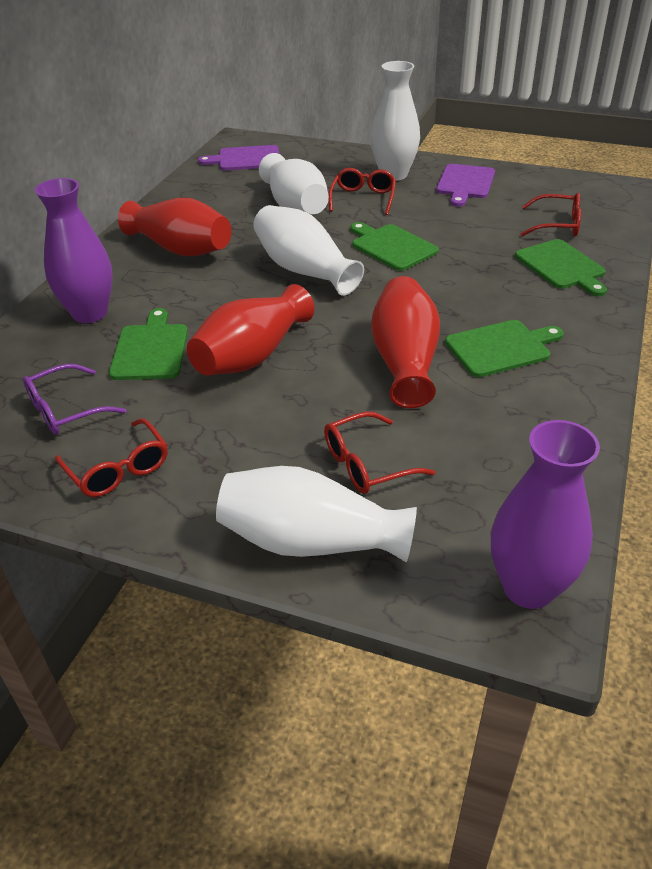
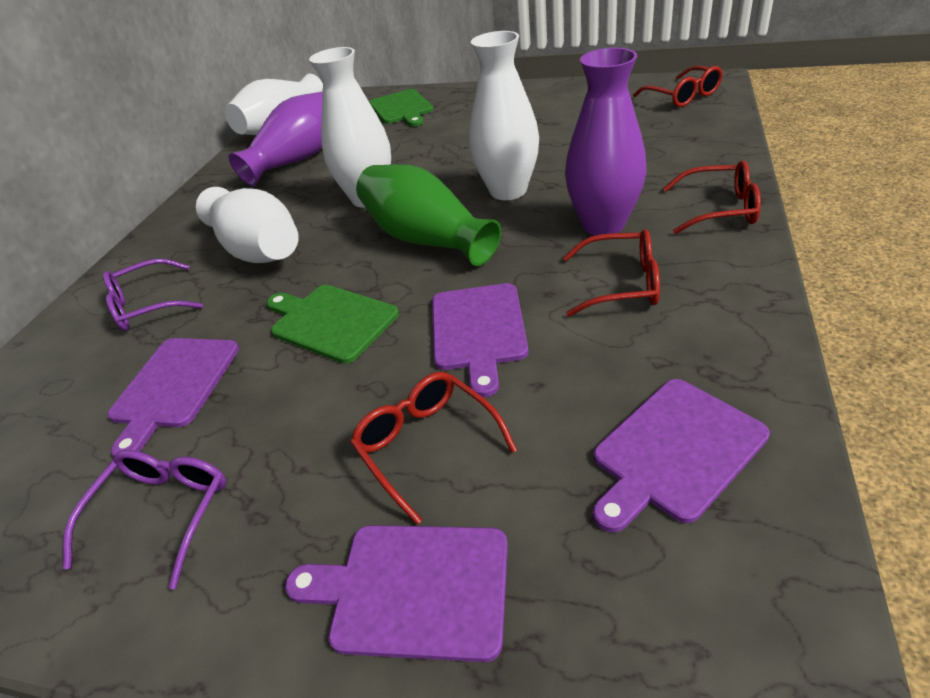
green cutting board: [109,308,188,380] [350,222,439,271] [445,320,564,377] [515,239,607,296] = 4 -> [266,285,399,364] [369,89,434,127] = 2
green vase: none = 0 -> [356,164,501,266] = 1
purple cutting board: [198,145,279,171] [436,164,495,206] = 2 -> [108,338,239,456] [285,525,508,662] [432,283,528,397] [593,379,770,533] = 4
purple glasses: [23,364,126,435] = 1 -> [63,450,226,589] [103,259,203,331] = 2
red vase: [118,198,231,256] [187,284,314,375] [371,276,440,408] = 3 -> none = 0

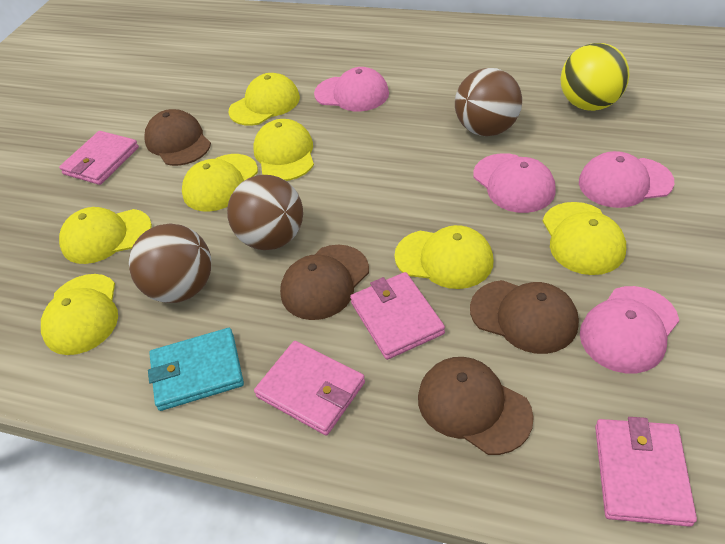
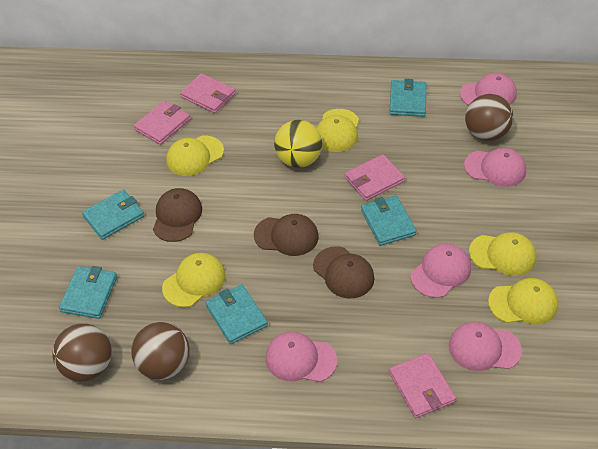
brown cap: [144,109,211,166] [280,245,369,320] [418,357,534,455] [470,280,579,354] = 4 -> [153,188,202,242] [254,214,319,256] [313,246,374,299] = 3
pink cap: [314,67,389,111] [473,153,556,213] [579,151,674,208] [580,286,679,373] = 4 -> [265,332,337,382] [411,243,471,298] [449,322,522,371] [460,73,517,106] [464,148,526,187] = 5
turquoise wallet: [148,328,244,411] = 1 -> [59,266,117,319] [82,189,144,240] [205,284,268,344] [361,195,417,246] [389,79,426,117] = 5
yellow cap: [41,274,118,355] [59,207,152,264] [182,154,258,212] [228,73,300,126] [253,119,314,181] [394,225,493,289] [543,202,626,275] = 7 -> [162,253,226,307] [166,136,224,176] [316,109,359,152] [469,232,536,276] [488,278,558,324] = 5

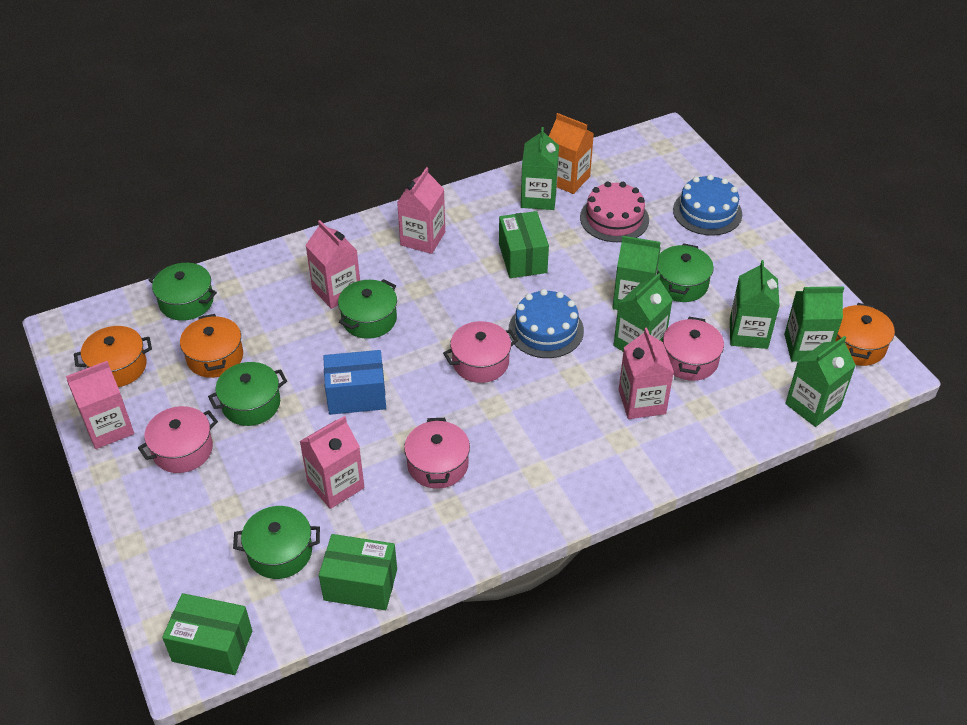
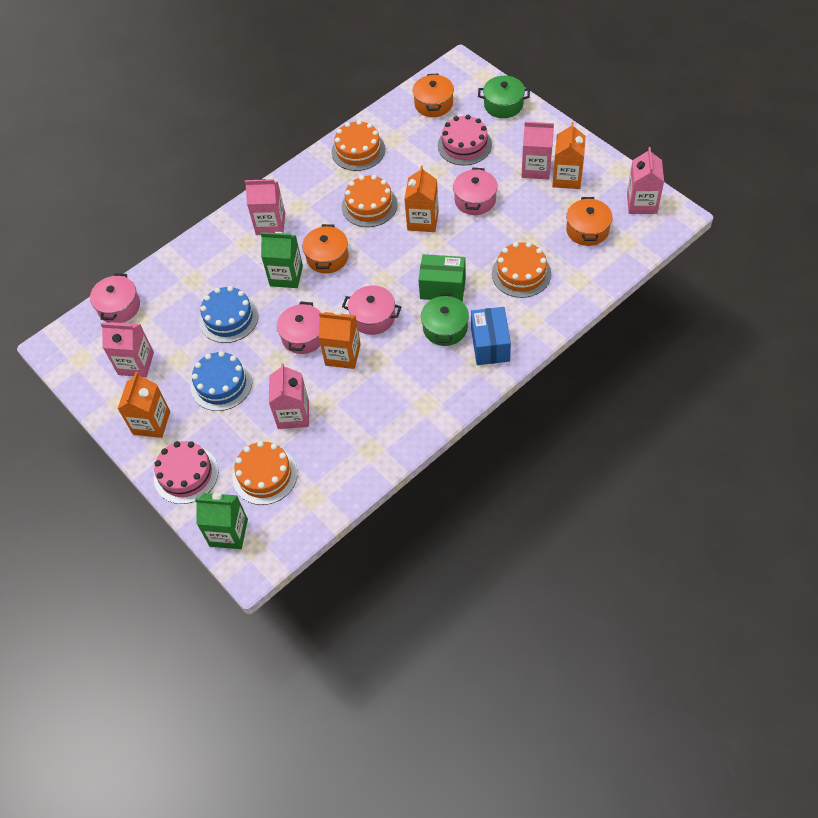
green box: [162,593,252,675] [319,534,397,610] [499,211,549,278] = 3 -> [418,254,466,301] = 1
green carton: [521,127,559,210] [613,236,661,310] [614,273,673,351] [730,260,780,349] [784,286,844,362] [785,336,856,427] = 6 -> [195,493,248,549] [261,232,303,288] = 2
green pot: [149,263,217,321] [208,362,287,426] [233,506,320,579] [338,279,397,339] [657,243,714,302] = 5 -> [421,293,469,346] [478,76,530,118] = 2
orange cake: none = 0 -> [233,441,298,505] [332,120,385,171] [342,175,398,227] [492,242,551,298] = 4
orange carton: [549,113,594,194] = 1 -> [117,372,170,438] [318,311,361,369] [404,166,439,232] [552,122,586,189] = 4
pink cake: [580,181,649,242] = 1 -> [154,441,219,504] [438,115,492,165] = 2

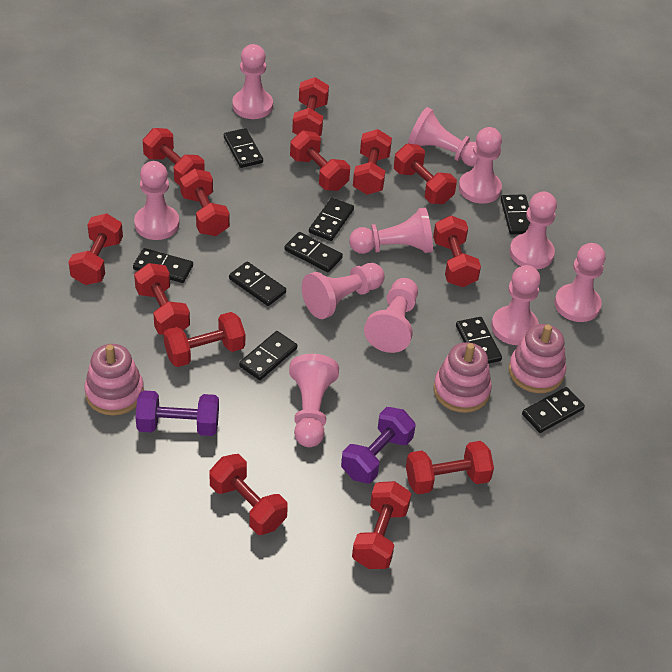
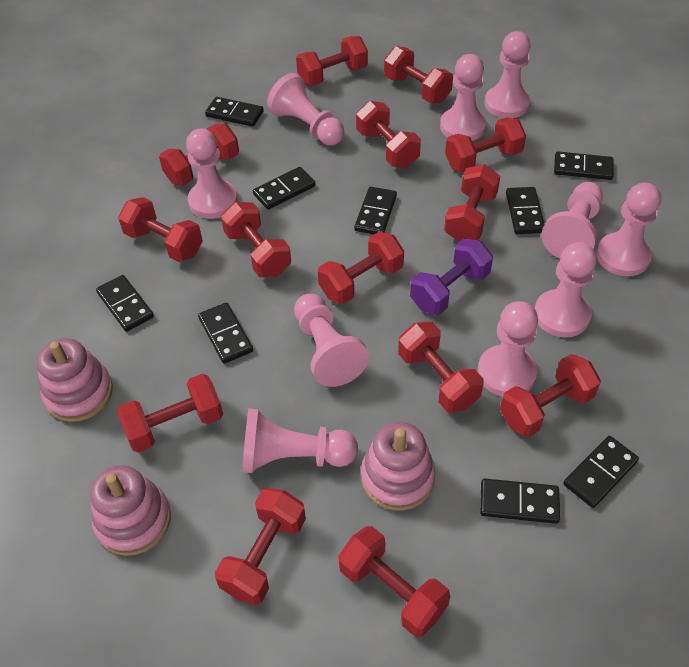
pink pawn: [134,161,179,240] [232,44,273,119] [289,354,339,447] [302,263,385,319] [349,207,433,254] [364,278,418,353] [408,107,478,167] [459,127,502,204] [491,265,541,345] [509,191,557,270] [555,243,605,322] = 11 -> [186,128,238,219] [242,409,358,473] [267,73,344,146] [294,294,369,387] [440,54,486,141] [478,301,538,397] [485,31,531,118] [534,242,597,337] [541,182,603,258] [596,183,661,276] = 10
purple dumbbell: [135,390,219,436] [341,407,416,483] = 2 -> [410,239,493,315] = 1
red dumbbell: [69,213,123,285] [134,263,190,335] [143,128,205,186] [164,312,245,367] [180,169,230,236] [209,454,288,535] [290,130,350,191] [292,77,329,136] [352,481,411,569] [353,129,392,195] [394,144,457,204] [406,441,494,494] [433,216,481,287] = 13 -> [117,374,223,453] [118,197,203,262] [159,123,239,186] [215,488,306,605] [221,202,291,277] [296,36,368,86] [318,232,404,304] [338,526,450,637] [356,101,421,168] [384,46,453,103] [398,322,484,413] [444,164,500,242] [445,117,526,173] [500,354,601,437] = 14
+ + + +
**What is needed**: From the first line to the last, copy the records above exactly and leave out the pictures.

**Your response**:
green cutting board: [109,308,188,380] [350,222,439,271] [445,320,564,377] [515,239,607,296] = 4 -> [266,285,399,364] [369,89,434,127] = 2
green vase: none = 0 -> [356,164,501,266] = 1
purple cutting board: [198,145,279,171] [436,164,495,206] = 2 -> [108,338,239,456] [285,525,508,662] [432,283,528,397] [593,379,770,533] = 4
purple glasses: [23,364,126,435] = 1 -> [63,450,226,589] [103,259,203,331] = 2
red vase: [118,198,231,256] [187,284,314,375] [371,276,440,408] = 3 -> none = 0

brown cap: [144,109,211,166] [280,245,369,320] [418,357,534,455] [470,280,579,354] = 4 -> [153,188,202,242] [254,214,319,256] [313,246,374,299] = 3
pink cap: [314,67,389,111] [473,153,556,213] [579,151,674,208] [580,286,679,373] = 4 -> [265,332,337,382] [411,243,471,298] [449,322,522,371] [460,73,517,106] [464,148,526,187] = 5
turquoise wallet: [148,328,244,411] = 1 -> [59,266,117,319] [82,189,144,240] [205,284,268,344] [361,195,417,246] [389,79,426,117] = 5
yellow cap: [41,274,118,355] [59,207,152,264] [182,154,258,212] [228,73,300,126] [253,119,314,181] [394,225,493,289] [543,202,626,275] = 7 -> [162,253,226,307] [166,136,224,176] [316,109,359,152] [469,232,536,276] [488,278,558,324] = 5

green box: [162,593,252,675] [319,534,397,610] [499,211,549,278] = 3 -> [418,254,466,301] = 1
green carton: [521,127,559,210] [613,236,661,310] [614,273,673,351] [730,260,780,349] [784,286,844,362] [785,336,856,427] = 6 -> [195,493,248,549] [261,232,303,288] = 2
green pot: [149,263,217,321] [208,362,287,426] [233,506,320,579] [338,279,397,339] [657,243,714,302] = 5 -> [421,293,469,346] [478,76,530,118] = 2
orange cake: none = 0 -> [233,441,298,505] [332,120,385,171] [342,175,398,227] [492,242,551,298] = 4
orange carton: [549,113,594,194] = 1 -> [117,372,170,438] [318,311,361,369] [404,166,439,232] [552,122,586,189] = 4
pink cake: [580,181,649,242] = 1 -> [154,441,219,504] [438,115,492,165] = 2

pink pawn: [134,161,179,240] [232,44,273,119] [289,354,339,447] [302,263,385,319] [349,207,433,254] [364,278,418,353] [408,107,478,167] [459,127,502,204] [491,265,541,345] [509,191,557,270] [555,243,605,322] = 11 -> [186,128,238,219] [242,409,358,473] [267,73,344,146] [294,294,369,387] [440,54,486,141] [478,301,538,397] [485,31,531,118] [534,242,597,337] [541,182,603,258] [596,183,661,276] = 10
purple dumbbell: [135,390,219,436] [341,407,416,483] = 2 -> [410,239,493,315] = 1
red dumbbell: [69,213,123,285] [134,263,190,335] [143,128,205,186] [164,312,245,367] [180,169,230,236] [209,454,288,535] [290,130,350,191] [292,77,329,136] [352,481,411,569] [353,129,392,195] [394,144,457,204] [406,441,494,494] [433,216,481,287] = 13 -> [117,374,223,453] [118,197,203,262] [159,123,239,186] [215,488,306,605] [221,202,291,277] [296,36,368,86] [318,232,404,304] [338,526,450,637] [356,101,421,168] [384,46,453,103] [398,322,484,413] [444,164,500,242] [445,117,526,173] [500,354,601,437] = 14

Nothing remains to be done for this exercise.